(WORKING DATA):
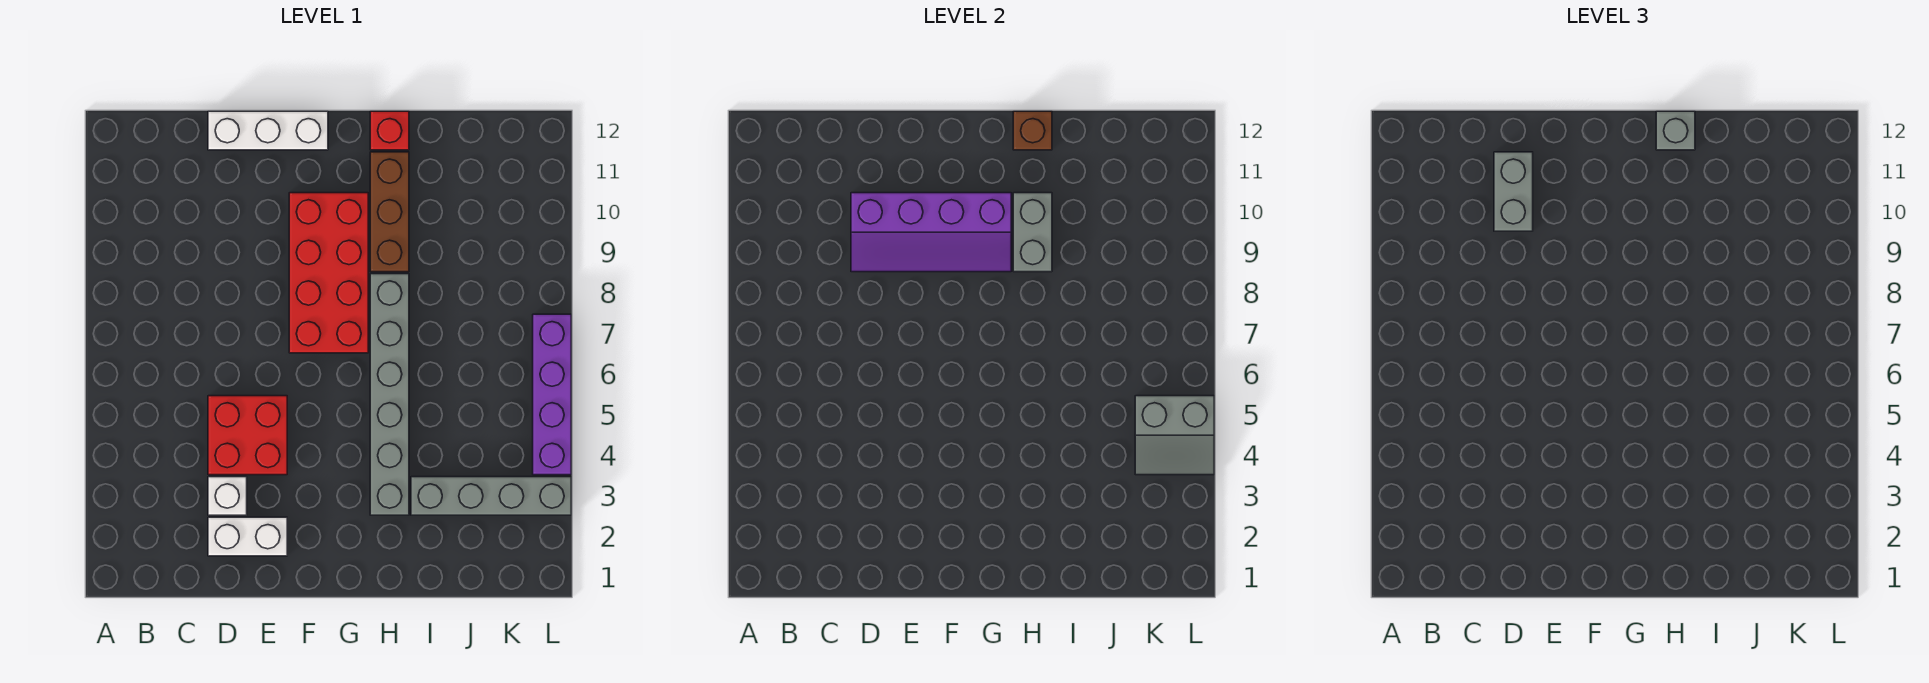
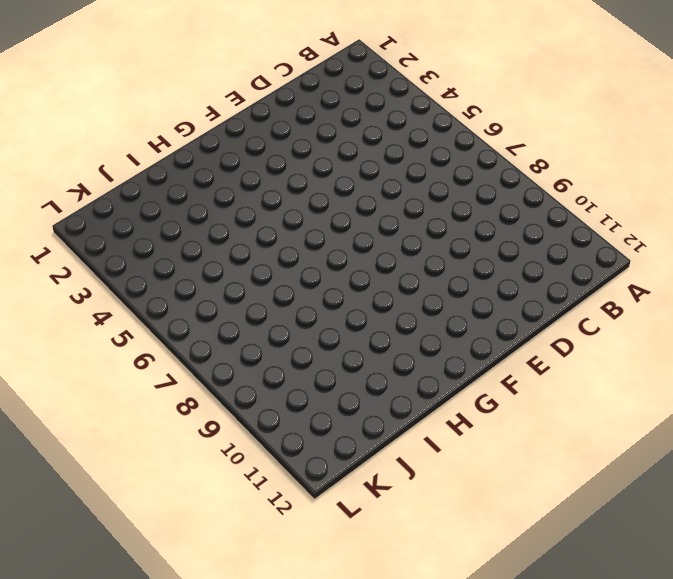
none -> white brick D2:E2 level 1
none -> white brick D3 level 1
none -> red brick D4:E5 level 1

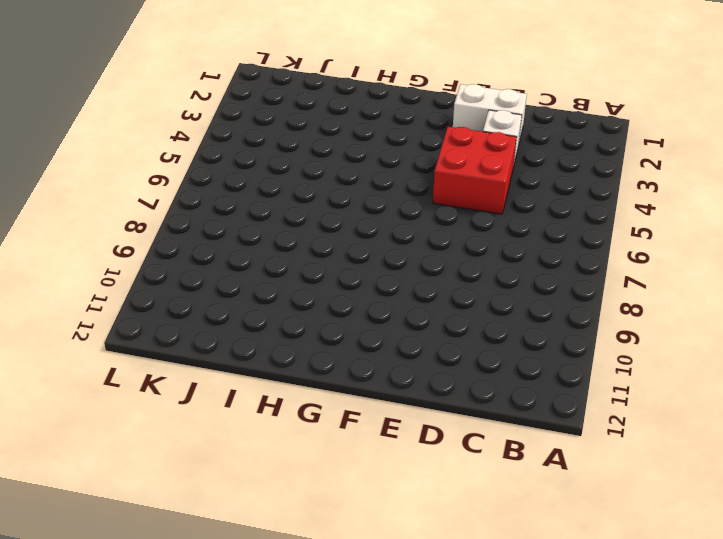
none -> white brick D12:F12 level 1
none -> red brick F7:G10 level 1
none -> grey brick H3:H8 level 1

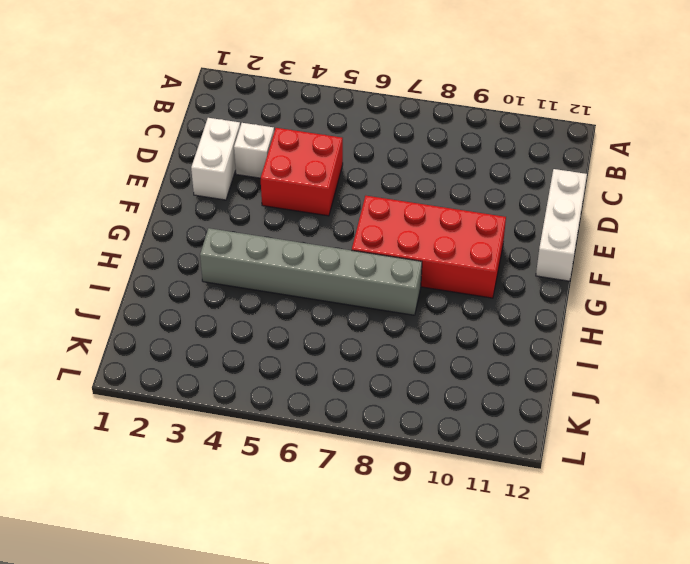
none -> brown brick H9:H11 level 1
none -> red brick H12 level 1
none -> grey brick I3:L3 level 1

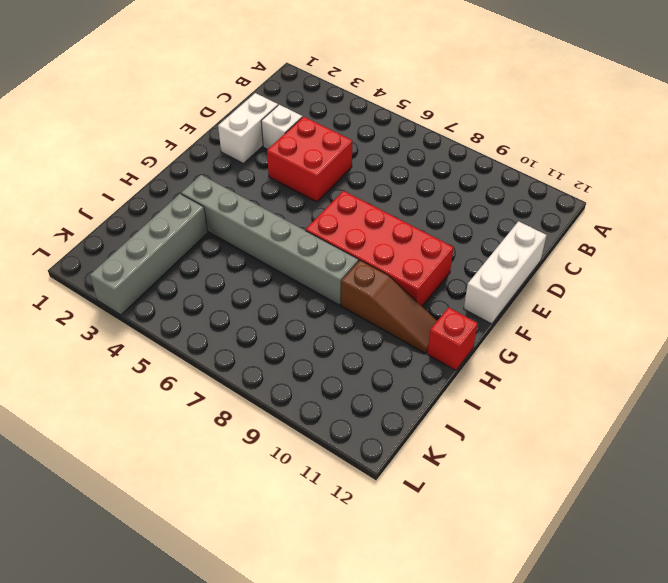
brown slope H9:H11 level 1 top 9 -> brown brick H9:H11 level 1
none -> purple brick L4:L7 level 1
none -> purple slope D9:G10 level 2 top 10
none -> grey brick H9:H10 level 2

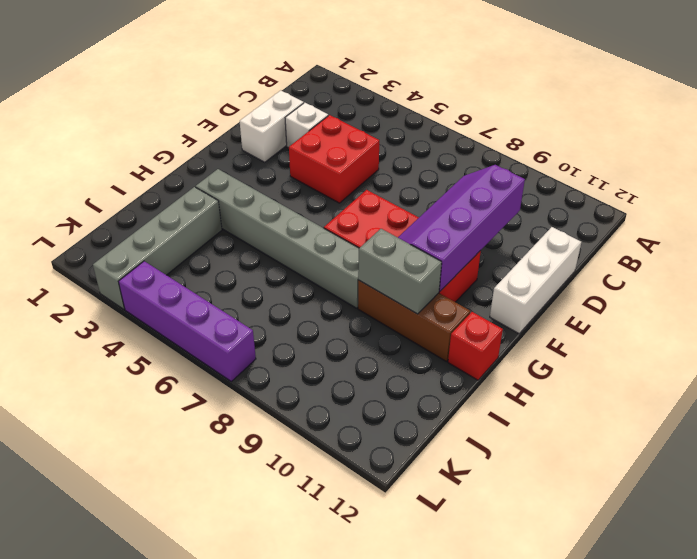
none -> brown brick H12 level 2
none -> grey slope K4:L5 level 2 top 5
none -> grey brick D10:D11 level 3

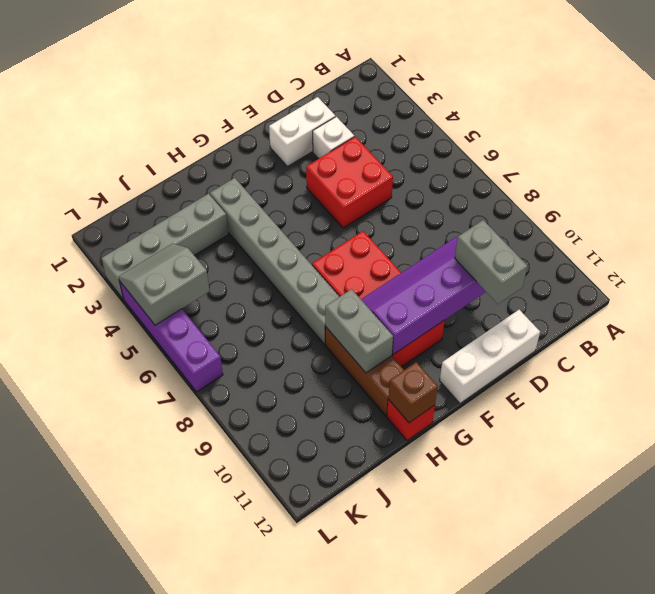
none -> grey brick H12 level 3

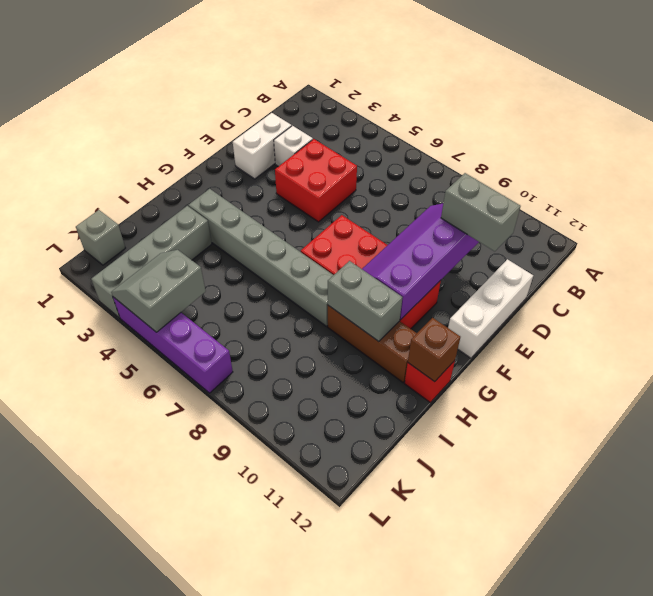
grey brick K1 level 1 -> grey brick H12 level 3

(AIM OF THE EXERCISE):
Repeat nothing but the lines from the one containing "none -> purple brick L4:L7 level 1" through the last line of the listing, both included, exactly as written, and omit any picture.

(ANSWER BOX):
none -> purple brick L4:L7 level 1
none -> purple slope D9:G10 level 2 top 10
none -> grey brick H9:H10 level 2

none -> brown brick H12 level 2
none -> grey slope K4:L5 level 2 top 5
none -> grey brick D10:D11 level 3

none -> grey brick H12 level 3

grey brick K1 level 1 -> grey brick H12 level 3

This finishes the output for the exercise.